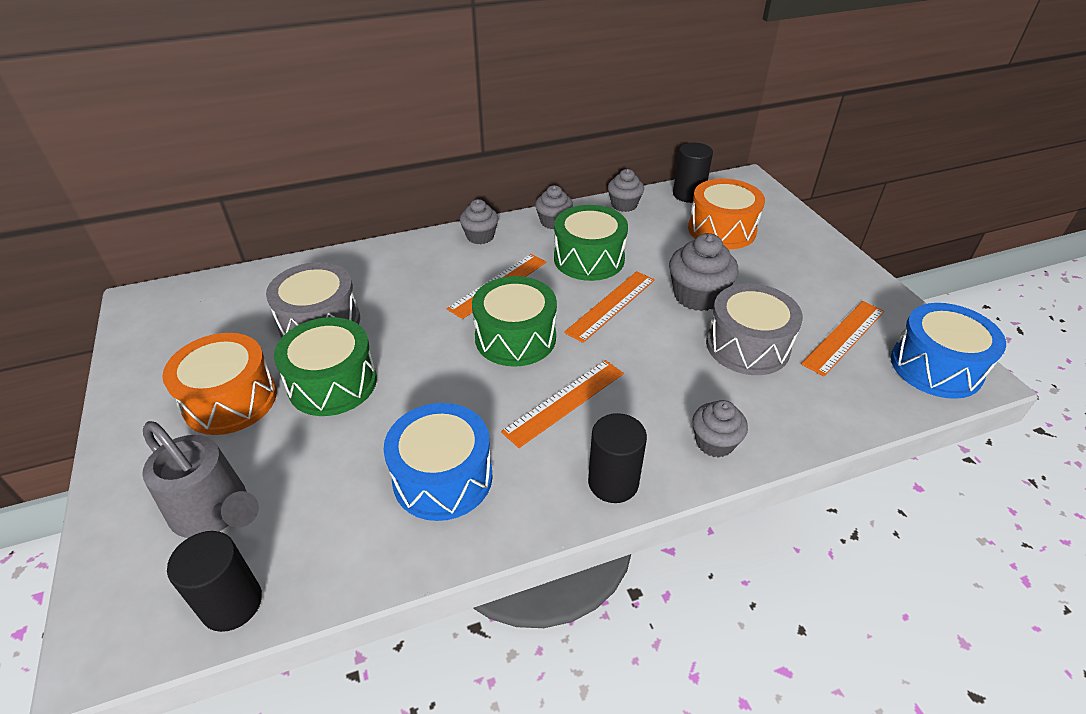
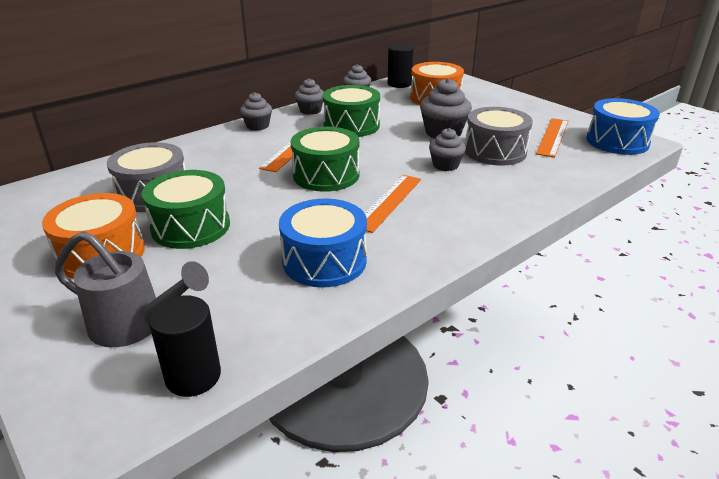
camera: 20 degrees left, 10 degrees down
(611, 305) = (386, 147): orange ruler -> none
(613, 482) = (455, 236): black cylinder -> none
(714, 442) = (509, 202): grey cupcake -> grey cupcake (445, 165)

++++++++++

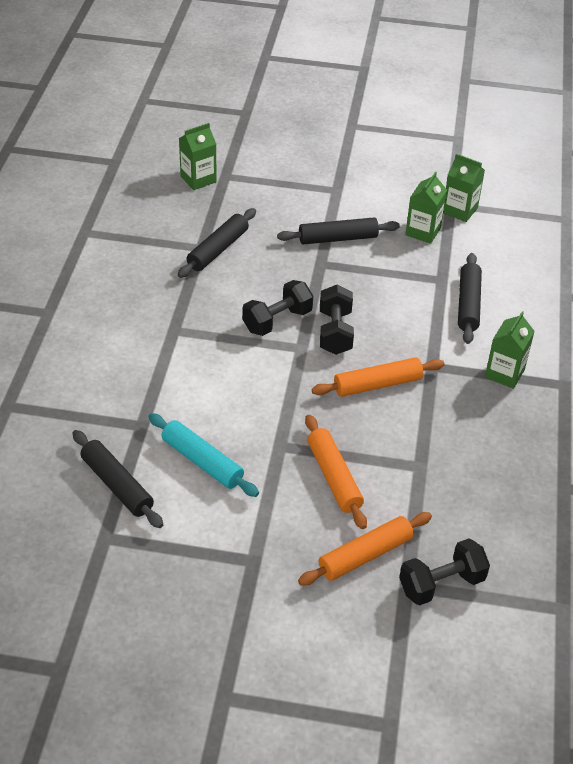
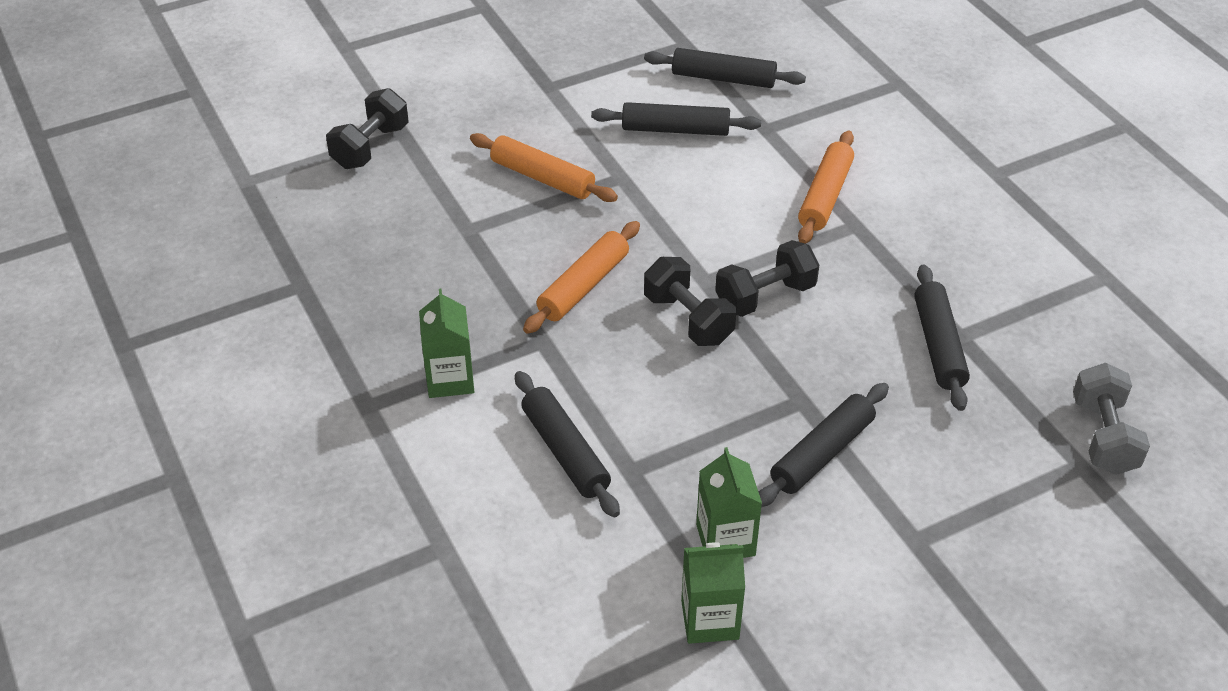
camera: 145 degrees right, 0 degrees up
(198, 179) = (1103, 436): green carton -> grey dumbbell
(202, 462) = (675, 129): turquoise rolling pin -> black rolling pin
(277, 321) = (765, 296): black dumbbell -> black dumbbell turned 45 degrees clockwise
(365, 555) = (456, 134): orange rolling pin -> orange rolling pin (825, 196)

++++++++++

=== Exercise description ===
Take the records above and return, word for word, only the lines that fall from the line with "(611, 305) = (386, 147): orange ruler -> none" to the line with "(714, 442) = (509, 202): grey", both of them included.

=== Response for this exercise ===
(611, 305) = (386, 147): orange ruler -> none
(613, 482) = (455, 236): black cylinder -> none
(714, 442) = (509, 202): grey cupcake -> grey cupcake (445, 165)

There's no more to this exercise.